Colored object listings
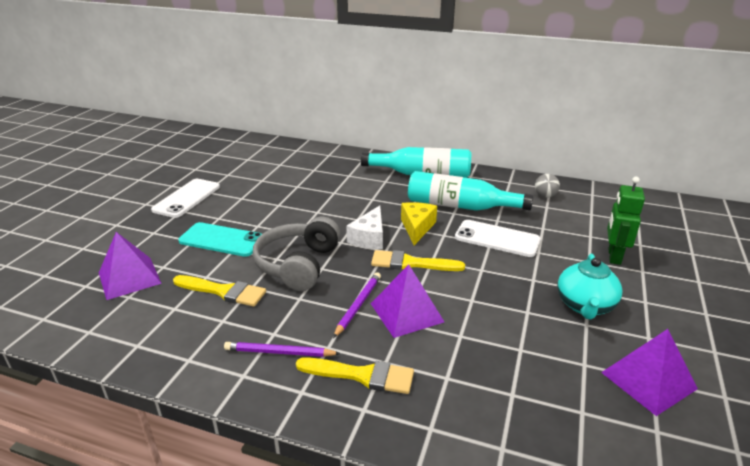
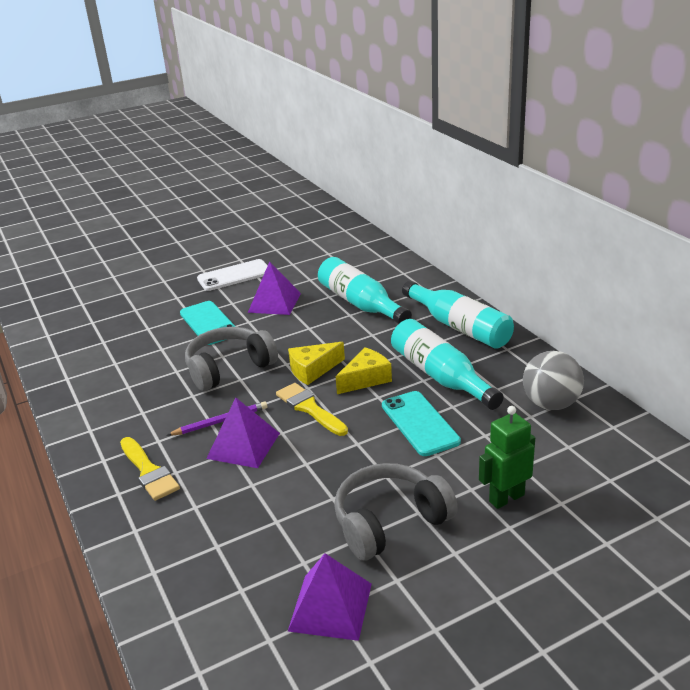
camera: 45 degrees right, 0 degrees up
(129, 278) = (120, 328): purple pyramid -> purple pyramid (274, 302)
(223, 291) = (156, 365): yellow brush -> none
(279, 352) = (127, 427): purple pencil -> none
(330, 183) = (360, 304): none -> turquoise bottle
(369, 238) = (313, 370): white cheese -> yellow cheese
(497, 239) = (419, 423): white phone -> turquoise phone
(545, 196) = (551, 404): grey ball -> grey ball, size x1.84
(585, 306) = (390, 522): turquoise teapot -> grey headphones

Problem description: All lines of the entries containing the string "none" must be shown in full.

Expected answer:
(223, 291) = (156, 365): yellow brush -> none
(279, 352) = (127, 427): purple pencil -> none
(330, 183) = (360, 304): none -> turquoise bottle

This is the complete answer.